#### [What to produce]
Look for the string "orange" in the listing below, then copy every line that has it.

#### [Supplied records]
┄┄┄┄┄┄┄┄┄┄

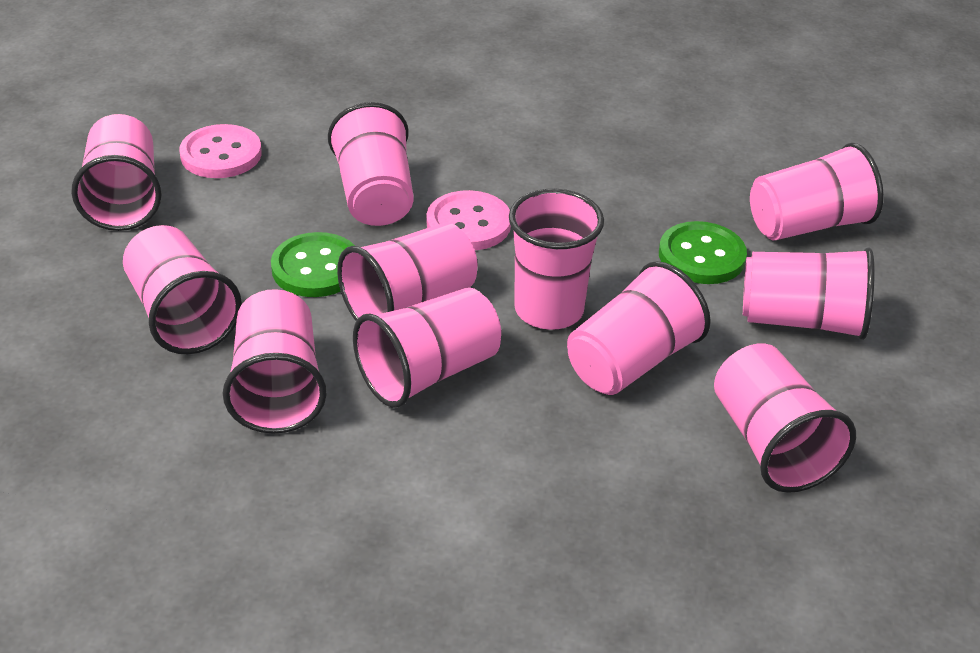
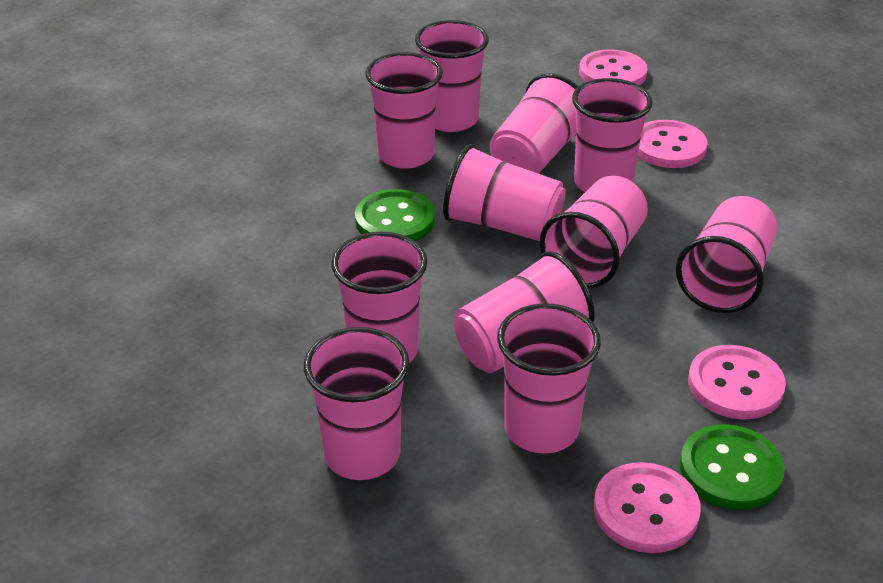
pink button: 2 -> 4

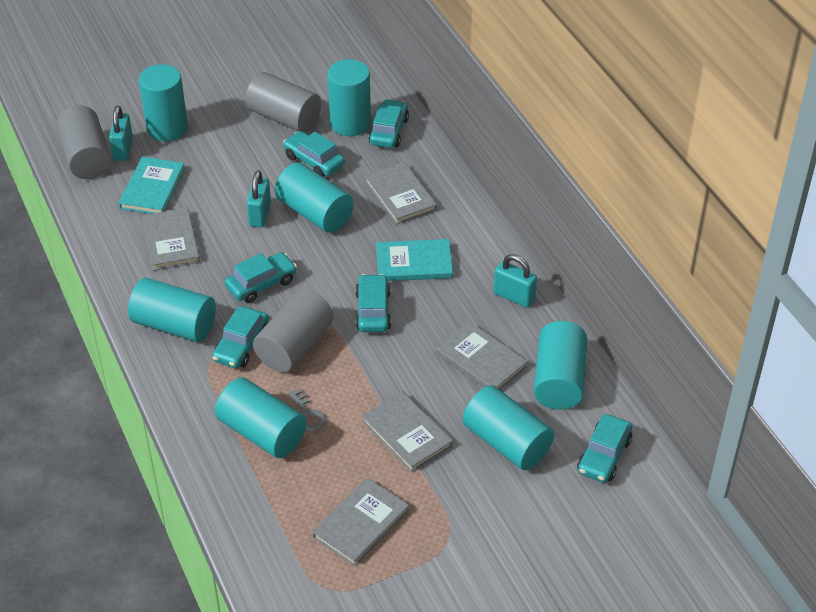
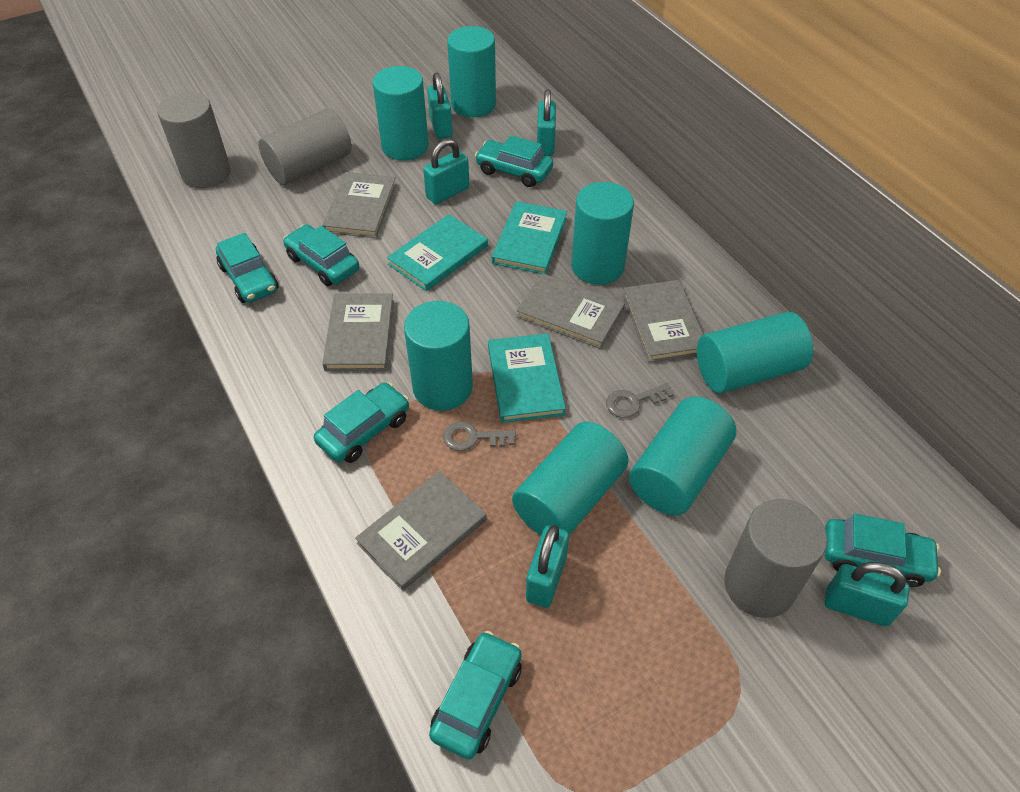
grey key: 1 -> 2
turquoise book: 2 -> 3
turquoise padlock: 3 -> 5

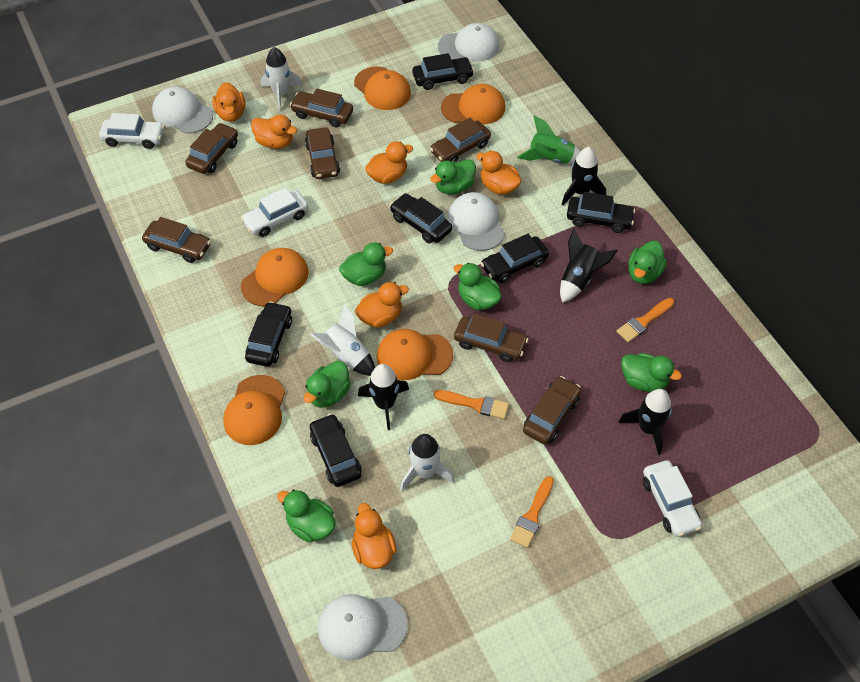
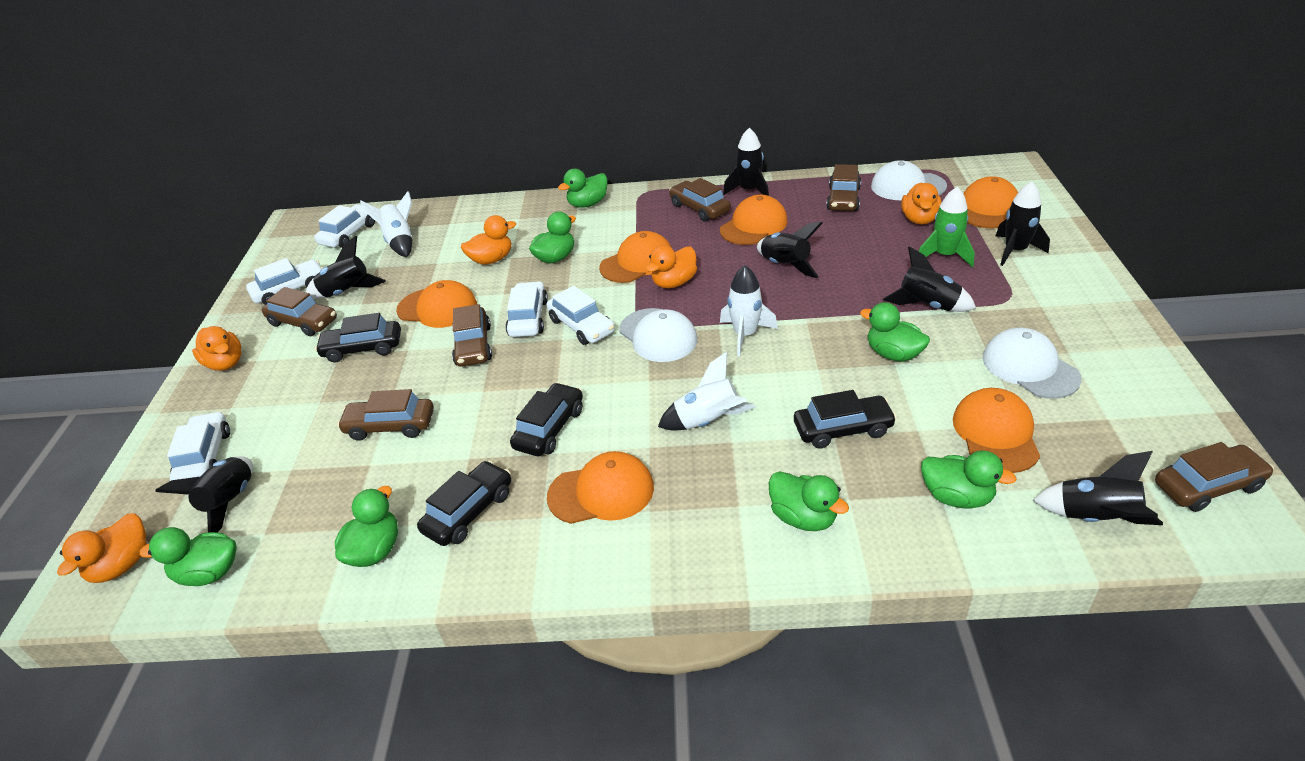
black car: 6 -> 4
black rocket: 4 -> 7
brown car: 7 -> 6
orange brush: 3 -> 0
orange cap: 5 -> 6
orange duck: 6 -> 5
white cap: 4 -> 3
white car: 3 -> 5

┄┄┄┄┄┄┄┄┄┄

#### [Result]
orange brush: 3 -> 0
orange cap: 5 -> 6
orange duck: 6 -> 5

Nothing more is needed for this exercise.